Problem details
Transcribe only part of the material below: the lines from the one containing "Mask all regions of stroma." through the one containing "Find carcinoma and", inclusive, exactly as written.

Dataset

-=-=-

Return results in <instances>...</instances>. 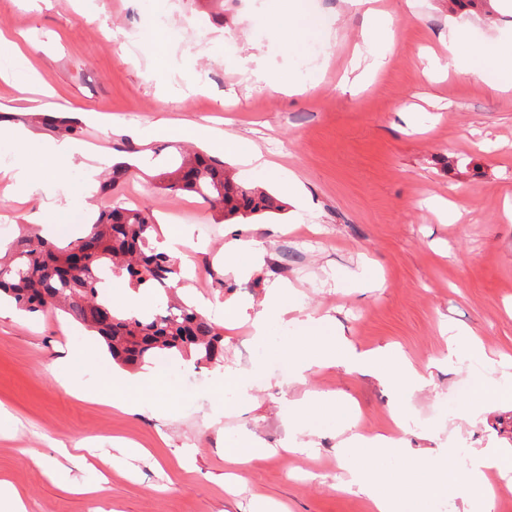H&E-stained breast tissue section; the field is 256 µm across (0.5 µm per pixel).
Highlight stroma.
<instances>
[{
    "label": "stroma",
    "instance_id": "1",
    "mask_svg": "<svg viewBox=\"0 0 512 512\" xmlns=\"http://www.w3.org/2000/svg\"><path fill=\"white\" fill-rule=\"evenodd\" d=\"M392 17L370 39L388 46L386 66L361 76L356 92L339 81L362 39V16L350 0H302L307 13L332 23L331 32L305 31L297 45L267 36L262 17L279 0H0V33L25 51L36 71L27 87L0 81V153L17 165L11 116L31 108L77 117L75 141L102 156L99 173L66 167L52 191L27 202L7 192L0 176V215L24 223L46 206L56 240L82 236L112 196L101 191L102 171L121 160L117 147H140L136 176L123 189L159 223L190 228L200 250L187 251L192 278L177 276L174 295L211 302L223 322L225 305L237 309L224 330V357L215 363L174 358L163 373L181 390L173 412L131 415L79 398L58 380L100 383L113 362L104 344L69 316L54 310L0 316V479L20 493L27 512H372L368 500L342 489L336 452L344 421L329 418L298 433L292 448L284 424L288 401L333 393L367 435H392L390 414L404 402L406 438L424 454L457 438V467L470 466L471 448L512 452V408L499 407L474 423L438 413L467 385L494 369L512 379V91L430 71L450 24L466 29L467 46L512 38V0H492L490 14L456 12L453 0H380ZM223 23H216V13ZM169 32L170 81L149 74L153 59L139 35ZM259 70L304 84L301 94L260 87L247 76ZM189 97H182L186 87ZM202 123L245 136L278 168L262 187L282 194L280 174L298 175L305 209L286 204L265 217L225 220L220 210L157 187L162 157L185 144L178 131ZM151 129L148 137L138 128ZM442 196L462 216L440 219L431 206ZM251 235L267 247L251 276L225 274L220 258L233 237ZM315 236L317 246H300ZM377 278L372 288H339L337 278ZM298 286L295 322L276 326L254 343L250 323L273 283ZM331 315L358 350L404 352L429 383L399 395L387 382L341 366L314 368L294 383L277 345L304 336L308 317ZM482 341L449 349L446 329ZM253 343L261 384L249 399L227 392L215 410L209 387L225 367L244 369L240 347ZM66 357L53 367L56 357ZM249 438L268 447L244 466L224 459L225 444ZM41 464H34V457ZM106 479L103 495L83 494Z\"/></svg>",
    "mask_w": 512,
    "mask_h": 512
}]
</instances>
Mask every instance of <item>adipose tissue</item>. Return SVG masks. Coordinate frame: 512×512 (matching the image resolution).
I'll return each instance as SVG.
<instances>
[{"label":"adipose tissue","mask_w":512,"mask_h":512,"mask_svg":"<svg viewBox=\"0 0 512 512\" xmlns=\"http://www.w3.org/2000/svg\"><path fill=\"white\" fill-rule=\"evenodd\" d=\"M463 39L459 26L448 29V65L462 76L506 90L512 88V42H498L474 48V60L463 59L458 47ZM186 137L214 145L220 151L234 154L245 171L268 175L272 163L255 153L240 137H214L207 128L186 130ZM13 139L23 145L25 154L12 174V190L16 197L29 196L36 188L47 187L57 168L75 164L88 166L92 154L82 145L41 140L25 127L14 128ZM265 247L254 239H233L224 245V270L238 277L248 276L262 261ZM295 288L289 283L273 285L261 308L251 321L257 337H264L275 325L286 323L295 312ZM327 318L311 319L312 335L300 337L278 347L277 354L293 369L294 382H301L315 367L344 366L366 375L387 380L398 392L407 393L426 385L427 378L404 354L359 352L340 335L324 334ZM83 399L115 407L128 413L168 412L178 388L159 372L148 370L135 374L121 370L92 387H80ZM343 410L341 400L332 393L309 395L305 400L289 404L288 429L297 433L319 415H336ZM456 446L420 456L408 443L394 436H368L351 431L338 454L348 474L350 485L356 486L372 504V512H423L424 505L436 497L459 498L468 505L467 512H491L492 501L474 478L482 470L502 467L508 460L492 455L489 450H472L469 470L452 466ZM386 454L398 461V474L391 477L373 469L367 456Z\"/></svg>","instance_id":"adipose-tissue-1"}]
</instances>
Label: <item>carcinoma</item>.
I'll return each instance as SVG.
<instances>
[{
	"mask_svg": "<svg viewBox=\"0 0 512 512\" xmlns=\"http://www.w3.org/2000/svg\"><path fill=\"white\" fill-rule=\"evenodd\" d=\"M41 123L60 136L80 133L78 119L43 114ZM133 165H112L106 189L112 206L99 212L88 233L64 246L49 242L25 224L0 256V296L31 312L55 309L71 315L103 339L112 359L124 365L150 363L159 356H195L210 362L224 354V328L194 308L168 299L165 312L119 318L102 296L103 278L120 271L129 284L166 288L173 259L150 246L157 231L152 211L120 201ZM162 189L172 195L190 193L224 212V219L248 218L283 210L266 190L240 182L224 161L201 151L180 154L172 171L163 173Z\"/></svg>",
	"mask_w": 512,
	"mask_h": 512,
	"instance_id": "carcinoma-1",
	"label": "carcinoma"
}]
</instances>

-=-=-

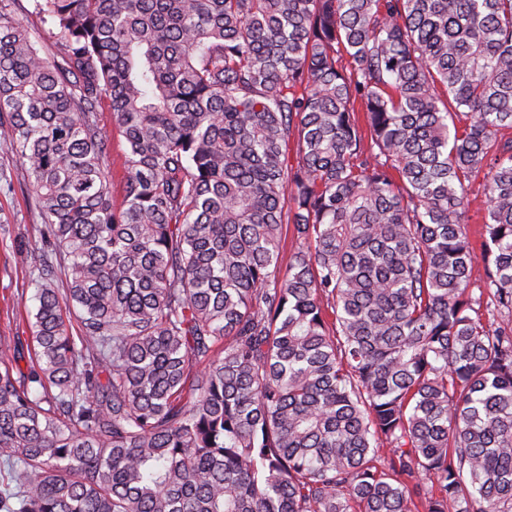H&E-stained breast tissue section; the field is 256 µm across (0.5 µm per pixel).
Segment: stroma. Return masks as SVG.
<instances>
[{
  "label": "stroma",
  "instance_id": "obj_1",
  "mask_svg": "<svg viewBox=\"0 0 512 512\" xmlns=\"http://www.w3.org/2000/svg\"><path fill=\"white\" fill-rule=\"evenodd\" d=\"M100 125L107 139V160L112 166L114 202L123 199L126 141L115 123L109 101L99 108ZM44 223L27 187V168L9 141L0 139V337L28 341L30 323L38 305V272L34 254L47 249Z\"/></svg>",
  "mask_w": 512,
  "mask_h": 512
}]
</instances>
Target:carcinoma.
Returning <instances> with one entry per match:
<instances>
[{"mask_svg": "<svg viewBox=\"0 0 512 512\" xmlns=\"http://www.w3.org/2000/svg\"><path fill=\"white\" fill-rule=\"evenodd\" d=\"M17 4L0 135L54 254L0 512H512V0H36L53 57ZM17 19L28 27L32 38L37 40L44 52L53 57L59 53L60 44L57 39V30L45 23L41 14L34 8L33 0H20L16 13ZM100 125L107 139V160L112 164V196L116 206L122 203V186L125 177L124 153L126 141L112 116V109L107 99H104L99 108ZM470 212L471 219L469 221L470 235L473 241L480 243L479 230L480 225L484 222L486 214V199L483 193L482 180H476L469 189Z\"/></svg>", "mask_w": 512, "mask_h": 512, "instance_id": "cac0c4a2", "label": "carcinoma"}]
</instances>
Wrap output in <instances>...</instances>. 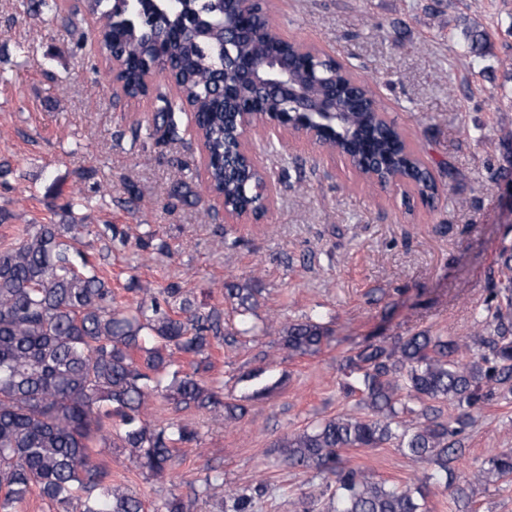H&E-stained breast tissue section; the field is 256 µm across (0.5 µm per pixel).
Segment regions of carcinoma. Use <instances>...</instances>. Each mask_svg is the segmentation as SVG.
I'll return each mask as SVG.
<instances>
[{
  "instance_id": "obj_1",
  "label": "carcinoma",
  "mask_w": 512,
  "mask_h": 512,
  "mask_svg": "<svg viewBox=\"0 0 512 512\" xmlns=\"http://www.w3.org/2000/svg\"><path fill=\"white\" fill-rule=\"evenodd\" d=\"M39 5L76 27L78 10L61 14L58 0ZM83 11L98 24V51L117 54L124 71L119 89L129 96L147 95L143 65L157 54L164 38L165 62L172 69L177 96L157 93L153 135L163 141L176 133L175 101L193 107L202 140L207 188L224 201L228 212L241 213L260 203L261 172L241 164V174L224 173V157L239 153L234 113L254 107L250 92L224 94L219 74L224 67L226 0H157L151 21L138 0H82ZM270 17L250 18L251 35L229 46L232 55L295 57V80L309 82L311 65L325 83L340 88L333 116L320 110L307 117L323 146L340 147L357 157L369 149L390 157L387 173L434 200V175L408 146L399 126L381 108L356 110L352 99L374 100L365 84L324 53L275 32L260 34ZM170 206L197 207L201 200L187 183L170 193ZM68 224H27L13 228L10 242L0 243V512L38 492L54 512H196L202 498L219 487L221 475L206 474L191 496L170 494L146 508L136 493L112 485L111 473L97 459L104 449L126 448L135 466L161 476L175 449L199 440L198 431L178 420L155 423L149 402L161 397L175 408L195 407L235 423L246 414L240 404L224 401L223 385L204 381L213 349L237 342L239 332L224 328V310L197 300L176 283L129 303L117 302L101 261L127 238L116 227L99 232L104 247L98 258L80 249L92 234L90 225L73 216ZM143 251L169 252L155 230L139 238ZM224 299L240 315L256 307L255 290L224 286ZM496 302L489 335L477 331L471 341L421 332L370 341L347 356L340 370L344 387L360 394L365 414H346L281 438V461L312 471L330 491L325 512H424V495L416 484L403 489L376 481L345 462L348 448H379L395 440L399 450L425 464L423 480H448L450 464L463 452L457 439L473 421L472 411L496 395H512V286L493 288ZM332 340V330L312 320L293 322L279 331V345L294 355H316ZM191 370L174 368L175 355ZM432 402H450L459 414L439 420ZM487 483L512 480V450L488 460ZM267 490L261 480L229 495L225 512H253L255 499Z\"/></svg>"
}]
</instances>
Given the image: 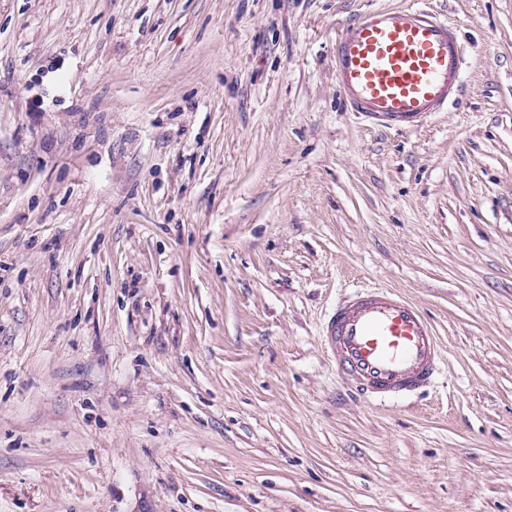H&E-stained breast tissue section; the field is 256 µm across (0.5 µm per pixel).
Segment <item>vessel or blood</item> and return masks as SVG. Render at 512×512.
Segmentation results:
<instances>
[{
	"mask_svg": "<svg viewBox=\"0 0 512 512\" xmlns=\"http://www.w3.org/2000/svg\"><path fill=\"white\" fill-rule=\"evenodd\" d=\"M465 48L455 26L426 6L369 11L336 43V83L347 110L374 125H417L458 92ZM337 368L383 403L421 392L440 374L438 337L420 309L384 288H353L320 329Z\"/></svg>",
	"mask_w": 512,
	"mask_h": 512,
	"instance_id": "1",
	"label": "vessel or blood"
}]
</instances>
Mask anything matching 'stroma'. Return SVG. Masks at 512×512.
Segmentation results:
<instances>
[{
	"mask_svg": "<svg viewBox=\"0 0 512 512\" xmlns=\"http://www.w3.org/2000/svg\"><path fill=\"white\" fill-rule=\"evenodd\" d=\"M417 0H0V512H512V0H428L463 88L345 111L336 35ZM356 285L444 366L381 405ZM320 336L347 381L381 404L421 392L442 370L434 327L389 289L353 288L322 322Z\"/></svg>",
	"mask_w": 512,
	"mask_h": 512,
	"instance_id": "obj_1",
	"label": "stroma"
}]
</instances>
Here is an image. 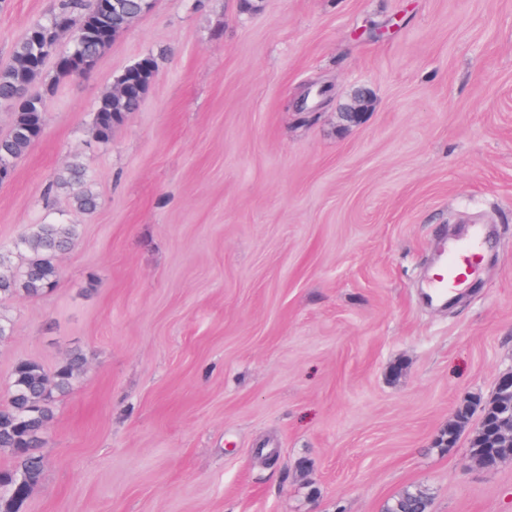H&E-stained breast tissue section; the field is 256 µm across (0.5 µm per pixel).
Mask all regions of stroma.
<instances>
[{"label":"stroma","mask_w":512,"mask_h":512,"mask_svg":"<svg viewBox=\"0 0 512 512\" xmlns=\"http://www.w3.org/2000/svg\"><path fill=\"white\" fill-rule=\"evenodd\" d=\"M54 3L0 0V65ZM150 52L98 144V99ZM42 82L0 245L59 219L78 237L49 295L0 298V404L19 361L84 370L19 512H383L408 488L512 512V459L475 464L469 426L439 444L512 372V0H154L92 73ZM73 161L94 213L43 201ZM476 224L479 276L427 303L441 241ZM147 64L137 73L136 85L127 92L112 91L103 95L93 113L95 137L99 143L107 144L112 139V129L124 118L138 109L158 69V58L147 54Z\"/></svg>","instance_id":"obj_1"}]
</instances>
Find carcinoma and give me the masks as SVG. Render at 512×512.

-=-=-

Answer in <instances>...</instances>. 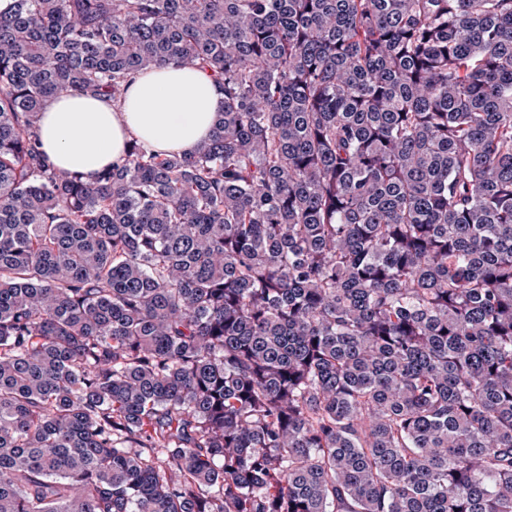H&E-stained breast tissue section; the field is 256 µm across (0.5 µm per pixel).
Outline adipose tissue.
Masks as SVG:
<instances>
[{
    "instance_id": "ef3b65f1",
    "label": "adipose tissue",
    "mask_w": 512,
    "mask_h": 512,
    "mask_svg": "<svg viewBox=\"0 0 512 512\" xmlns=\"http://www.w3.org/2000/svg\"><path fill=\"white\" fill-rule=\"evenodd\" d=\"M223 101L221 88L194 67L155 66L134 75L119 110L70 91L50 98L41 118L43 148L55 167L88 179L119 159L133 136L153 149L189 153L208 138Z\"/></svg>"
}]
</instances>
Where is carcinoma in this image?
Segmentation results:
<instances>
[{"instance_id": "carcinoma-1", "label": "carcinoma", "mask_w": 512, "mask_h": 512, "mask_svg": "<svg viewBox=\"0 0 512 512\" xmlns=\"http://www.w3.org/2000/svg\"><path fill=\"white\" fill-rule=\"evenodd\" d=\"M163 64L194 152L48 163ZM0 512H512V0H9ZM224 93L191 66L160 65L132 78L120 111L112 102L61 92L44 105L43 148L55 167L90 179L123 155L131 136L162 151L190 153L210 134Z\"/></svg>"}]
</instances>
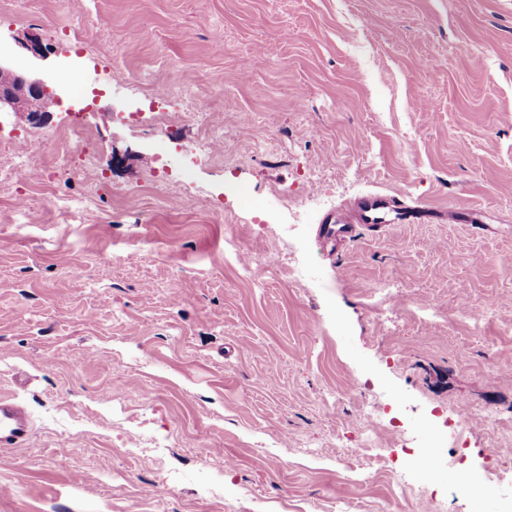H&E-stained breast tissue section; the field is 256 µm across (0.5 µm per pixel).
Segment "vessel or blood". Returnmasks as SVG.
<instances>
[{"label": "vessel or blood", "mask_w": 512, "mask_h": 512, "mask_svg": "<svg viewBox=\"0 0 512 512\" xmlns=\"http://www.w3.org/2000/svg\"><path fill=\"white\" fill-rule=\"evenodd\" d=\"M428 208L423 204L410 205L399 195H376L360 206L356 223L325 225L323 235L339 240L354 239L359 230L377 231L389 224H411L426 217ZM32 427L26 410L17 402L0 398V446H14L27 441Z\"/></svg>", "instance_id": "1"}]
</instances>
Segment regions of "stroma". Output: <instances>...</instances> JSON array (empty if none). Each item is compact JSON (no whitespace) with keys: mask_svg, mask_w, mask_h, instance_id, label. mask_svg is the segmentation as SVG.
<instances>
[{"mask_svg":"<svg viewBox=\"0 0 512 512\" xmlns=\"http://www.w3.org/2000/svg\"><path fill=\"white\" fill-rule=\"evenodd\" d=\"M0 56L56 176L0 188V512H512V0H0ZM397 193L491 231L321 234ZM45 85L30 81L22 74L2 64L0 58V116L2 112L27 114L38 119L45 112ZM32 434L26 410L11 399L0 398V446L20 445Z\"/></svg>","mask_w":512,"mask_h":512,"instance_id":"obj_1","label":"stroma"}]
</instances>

-=-=-

Exercise solution
Mask all regions of stroma.
<instances>
[{"label":"stroma","mask_w":512,"mask_h":512,"mask_svg":"<svg viewBox=\"0 0 512 512\" xmlns=\"http://www.w3.org/2000/svg\"><path fill=\"white\" fill-rule=\"evenodd\" d=\"M54 3L0 0V65ZM150 52L98 144V99ZM42 82L0 245L59 219L78 237L49 295L0 298V404L19 361L84 370L19 512H383L408 488L512 512V459L475 464L469 426L439 444L512 372V0H154L92 73ZM73 161L94 213L43 201ZM476 224L479 276L427 303L441 241ZM147 64L137 73L136 85L127 92L112 91L103 95L93 113L95 137L99 143L107 144L112 139V129L124 118L138 109L158 69V58L147 54Z\"/></svg>","instance_id":"obj_1"}]
</instances>
Find carcinoma and give me the masks as SVG. Render at 512×512.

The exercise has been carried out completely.